## DO THIS
Edit the data below by changing every "midpoint" to "central point", and leave everything else unchanged.

Records from a dataset:
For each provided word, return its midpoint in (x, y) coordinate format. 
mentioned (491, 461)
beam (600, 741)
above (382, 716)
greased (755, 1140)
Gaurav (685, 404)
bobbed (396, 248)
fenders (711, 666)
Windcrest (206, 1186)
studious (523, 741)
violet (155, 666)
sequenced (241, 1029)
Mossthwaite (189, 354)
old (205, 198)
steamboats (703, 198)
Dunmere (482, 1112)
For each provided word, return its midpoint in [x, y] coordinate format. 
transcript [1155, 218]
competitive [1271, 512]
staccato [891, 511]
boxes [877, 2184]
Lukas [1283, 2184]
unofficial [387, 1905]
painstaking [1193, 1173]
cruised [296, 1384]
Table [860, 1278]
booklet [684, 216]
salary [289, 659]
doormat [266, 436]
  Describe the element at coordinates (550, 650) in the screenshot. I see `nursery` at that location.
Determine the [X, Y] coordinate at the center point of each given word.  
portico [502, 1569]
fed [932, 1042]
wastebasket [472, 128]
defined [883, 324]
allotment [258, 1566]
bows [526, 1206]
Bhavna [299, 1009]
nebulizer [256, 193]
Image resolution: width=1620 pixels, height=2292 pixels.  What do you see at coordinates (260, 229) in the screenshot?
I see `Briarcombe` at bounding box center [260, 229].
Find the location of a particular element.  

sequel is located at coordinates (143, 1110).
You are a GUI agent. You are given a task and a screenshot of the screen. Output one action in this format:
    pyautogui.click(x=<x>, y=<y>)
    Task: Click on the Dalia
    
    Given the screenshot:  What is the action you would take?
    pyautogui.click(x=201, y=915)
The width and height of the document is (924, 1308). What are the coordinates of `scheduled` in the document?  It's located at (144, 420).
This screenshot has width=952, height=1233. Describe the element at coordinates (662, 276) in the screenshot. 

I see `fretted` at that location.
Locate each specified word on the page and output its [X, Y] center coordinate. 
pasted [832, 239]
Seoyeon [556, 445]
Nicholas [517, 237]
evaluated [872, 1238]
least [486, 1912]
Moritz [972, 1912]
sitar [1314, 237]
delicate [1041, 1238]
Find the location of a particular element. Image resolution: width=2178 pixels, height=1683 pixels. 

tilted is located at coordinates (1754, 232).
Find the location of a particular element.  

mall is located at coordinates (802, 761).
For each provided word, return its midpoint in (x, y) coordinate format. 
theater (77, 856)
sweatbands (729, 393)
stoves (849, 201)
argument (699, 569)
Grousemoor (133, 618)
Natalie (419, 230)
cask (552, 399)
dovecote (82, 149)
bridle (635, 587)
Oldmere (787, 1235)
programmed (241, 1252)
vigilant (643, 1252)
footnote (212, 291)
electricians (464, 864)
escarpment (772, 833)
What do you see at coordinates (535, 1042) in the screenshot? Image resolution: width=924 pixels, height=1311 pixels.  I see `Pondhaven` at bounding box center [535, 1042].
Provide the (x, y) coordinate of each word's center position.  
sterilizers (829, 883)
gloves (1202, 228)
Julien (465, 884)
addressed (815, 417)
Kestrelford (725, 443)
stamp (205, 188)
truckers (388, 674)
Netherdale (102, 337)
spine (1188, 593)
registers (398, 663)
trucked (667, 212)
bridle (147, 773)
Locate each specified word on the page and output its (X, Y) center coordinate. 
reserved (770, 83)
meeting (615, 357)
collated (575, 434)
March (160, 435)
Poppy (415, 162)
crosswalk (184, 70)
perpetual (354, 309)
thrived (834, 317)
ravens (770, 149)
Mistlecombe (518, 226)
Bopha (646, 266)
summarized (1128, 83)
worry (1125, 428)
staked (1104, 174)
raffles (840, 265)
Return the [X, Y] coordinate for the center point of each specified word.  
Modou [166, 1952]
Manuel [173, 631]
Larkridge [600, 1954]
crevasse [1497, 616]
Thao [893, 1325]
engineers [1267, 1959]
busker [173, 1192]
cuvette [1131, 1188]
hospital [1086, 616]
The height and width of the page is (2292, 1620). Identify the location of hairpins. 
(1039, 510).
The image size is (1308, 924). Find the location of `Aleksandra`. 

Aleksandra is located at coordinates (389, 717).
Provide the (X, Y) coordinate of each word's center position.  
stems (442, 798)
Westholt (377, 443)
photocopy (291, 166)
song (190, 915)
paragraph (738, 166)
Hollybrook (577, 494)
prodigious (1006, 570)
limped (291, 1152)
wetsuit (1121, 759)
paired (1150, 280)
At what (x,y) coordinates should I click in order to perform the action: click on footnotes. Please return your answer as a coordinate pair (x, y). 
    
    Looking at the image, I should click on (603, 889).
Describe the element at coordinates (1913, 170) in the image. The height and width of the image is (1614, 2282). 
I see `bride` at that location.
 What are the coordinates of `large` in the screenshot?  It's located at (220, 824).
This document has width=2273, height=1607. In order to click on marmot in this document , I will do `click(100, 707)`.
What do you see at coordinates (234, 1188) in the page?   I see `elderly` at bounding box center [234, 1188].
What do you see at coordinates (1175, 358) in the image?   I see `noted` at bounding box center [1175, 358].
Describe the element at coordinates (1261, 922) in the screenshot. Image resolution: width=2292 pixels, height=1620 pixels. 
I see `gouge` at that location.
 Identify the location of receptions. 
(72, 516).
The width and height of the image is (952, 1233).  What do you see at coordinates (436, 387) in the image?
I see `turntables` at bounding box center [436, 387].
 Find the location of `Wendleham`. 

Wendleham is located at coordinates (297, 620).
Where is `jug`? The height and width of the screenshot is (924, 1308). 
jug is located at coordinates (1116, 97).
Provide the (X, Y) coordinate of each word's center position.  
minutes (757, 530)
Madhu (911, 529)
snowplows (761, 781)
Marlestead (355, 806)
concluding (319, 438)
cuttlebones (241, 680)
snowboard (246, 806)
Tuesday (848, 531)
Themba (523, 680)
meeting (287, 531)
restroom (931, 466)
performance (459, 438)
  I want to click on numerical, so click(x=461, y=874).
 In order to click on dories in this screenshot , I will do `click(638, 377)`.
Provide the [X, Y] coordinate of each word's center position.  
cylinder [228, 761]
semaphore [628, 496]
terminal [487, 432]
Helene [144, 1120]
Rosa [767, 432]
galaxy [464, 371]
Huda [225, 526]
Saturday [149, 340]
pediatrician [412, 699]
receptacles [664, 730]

## EXERCISE RESPONSE
For each provided word, return its central point in (x, y) coordinate format. 
mentioned (491, 461)
beam (600, 741)
above (382, 716)
greased (755, 1140)
Gaurav (685, 404)
bobbed (396, 248)
fenders (711, 666)
Windcrest (206, 1186)
studious (523, 741)
violet (155, 666)
sequenced (241, 1029)
Mossthwaite (189, 354)
old (205, 198)
steamboats (703, 198)
Dunmere (482, 1112)
For each provided word, return its central point in [x, y] coordinate format. 
transcript [1155, 218]
competitive [1271, 512]
staccato [891, 511]
boxes [877, 2184]
Lukas [1283, 2184]
unofficial [387, 1905]
painstaking [1193, 1173]
cruised [296, 1384]
Table [860, 1278]
booklet [684, 216]
salary [289, 659]
doormat [266, 436]
  Describe the element at coordinates (550, 650) in the screenshot. I see `nursery` at that location.
Determine the [X, Y] coordinate at the center point of each given word.  
portico [502, 1569]
fed [932, 1042]
wastebasket [472, 128]
defined [883, 324]
allotment [258, 1566]
bows [526, 1206]
Bhavna [299, 1009]
nebulizer [256, 193]
Image resolution: width=1620 pixels, height=2292 pixels.  What do you see at coordinates (260, 229) in the screenshot?
I see `Briarcombe` at bounding box center [260, 229].
Find the location of a particular element.  

sequel is located at coordinates (143, 1110).
You are a GUI agent. You are given a task and a screenshot of the screen. Output one action in this format:
    pyautogui.click(x=<x>, y=<y>)
    Task: Click on the Dalia
    
    Given the screenshot:  What is the action you would take?
    pyautogui.click(x=201, y=915)
The width and height of the document is (924, 1308). What are the coordinates of `scheduled` in the document?  It's located at (144, 420).
This screenshot has width=952, height=1233. Describe the element at coordinates (662, 276) in the screenshot. 

I see `fretted` at that location.
Locate each specified word on the page and output its [X, Y] center coordinate. 
pasted [832, 239]
Seoyeon [556, 445]
Nicholas [517, 237]
evaluated [872, 1238]
least [486, 1912]
Moritz [972, 1912]
sitar [1314, 237]
delicate [1041, 1238]
Find the location of a particular element. Image resolution: width=2178 pixels, height=1683 pixels. 

tilted is located at coordinates (1754, 232).
Find the location of a particular element.  

mall is located at coordinates (802, 761).
For each provided word, return its central point in (x, y) coordinate format. 
theater (77, 856)
sweatbands (729, 393)
stoves (849, 201)
argument (699, 569)
Grousemoor (133, 618)
Natalie (419, 230)
cask (552, 399)
dovecote (82, 149)
bridle (635, 587)
Oldmere (787, 1235)
programmed (241, 1252)
vigilant (643, 1252)
footnote (212, 291)
electricians (464, 864)
escarpment (772, 833)
What do you see at coordinates (535, 1042) in the screenshot? Image resolution: width=924 pixels, height=1311 pixels.  I see `Pondhaven` at bounding box center [535, 1042].
Provide the (x, y) coordinate of each word's center position.  
sterilizers (829, 883)
gloves (1202, 228)
Julien (465, 884)
addressed (815, 417)
Kestrelford (725, 443)
stamp (205, 188)
truckers (388, 674)
Netherdale (102, 337)
spine (1188, 593)
registers (398, 663)
trucked (667, 212)
bridle (147, 773)
Locate each specified word on the page and output its (X, Y) center coordinate. 
reserved (770, 83)
meeting (615, 357)
collated (575, 434)
March (160, 435)
Poppy (415, 162)
crosswalk (184, 70)
perpetual (354, 309)
thrived (834, 317)
ravens (770, 149)
Mistlecombe (518, 226)
Bopha (646, 266)
summarized (1128, 83)
worry (1125, 428)
staked (1104, 174)
raffles (840, 265)
Return the [X, Y] coordinate for the center point of each specified word.  
Modou [166, 1952]
Manuel [173, 631]
Larkridge [600, 1954]
crevasse [1497, 616]
Thao [893, 1325]
engineers [1267, 1959]
busker [173, 1192]
cuvette [1131, 1188]
hospital [1086, 616]
The height and width of the page is (2292, 1620). Identify the location of hairpins. 
(1039, 510).
The image size is (1308, 924). Find the location of `Aleksandra`. 

Aleksandra is located at coordinates (389, 717).
Provide the (X, Y) coordinate of each word's center position.  
stems (442, 798)
Westholt (377, 443)
photocopy (291, 166)
song (190, 915)
paragraph (738, 166)
Hollybrook (577, 494)
prodigious (1006, 570)
limped (291, 1152)
wetsuit (1121, 759)
paired (1150, 280)
At what (x,y) coordinates should I click in order to perform the action: click on footnotes. Please return your answer as a coordinate pair (x, y). 
    
    Looking at the image, I should click on (603, 889).
Describe the element at coordinates (1913, 170) in the image. The height and width of the image is (1614, 2282). 
I see `bride` at that location.
 What are the coordinates of `large` in the screenshot?  It's located at (220, 824).
This document has width=2273, height=1607. In order to click on marmot in this document , I will do `click(100, 707)`.
What do you see at coordinates (234, 1188) in the page?   I see `elderly` at bounding box center [234, 1188].
What do you see at coordinates (1175, 358) in the image?   I see `noted` at bounding box center [1175, 358].
Describe the element at coordinates (1261, 922) in the screenshot. Image resolution: width=2292 pixels, height=1620 pixels. 
I see `gouge` at that location.
 Identify the location of receptions. 
(72, 516).
The width and height of the image is (952, 1233).  What do you see at coordinates (436, 387) in the image?
I see `turntables` at bounding box center [436, 387].
 Find the location of `Wendleham`. 

Wendleham is located at coordinates (297, 620).
Where is `jug`? The height and width of the screenshot is (924, 1308). 
jug is located at coordinates (1116, 97).
Provide the (X, Y) coordinate of each word's center position.  
minutes (757, 530)
Madhu (911, 529)
snowplows (761, 781)
Marlestead (355, 806)
concluding (319, 438)
cuttlebones (241, 680)
snowboard (246, 806)
Tuesday (848, 531)
Themba (523, 680)
meeting (287, 531)
restroom (931, 466)
performance (459, 438)
  I want to click on numerical, so click(x=461, y=874).
 In order to click on dories in this screenshot , I will do `click(638, 377)`.
Provide the [X, Y] coordinate of each word's center position.  
cylinder [228, 761]
semaphore [628, 496]
terminal [487, 432]
Helene [144, 1120]
Rosa [767, 432]
galaxy [464, 371]
Huda [225, 526]
Saturday [149, 340]
pediatrician [412, 699]
receptacles [664, 730]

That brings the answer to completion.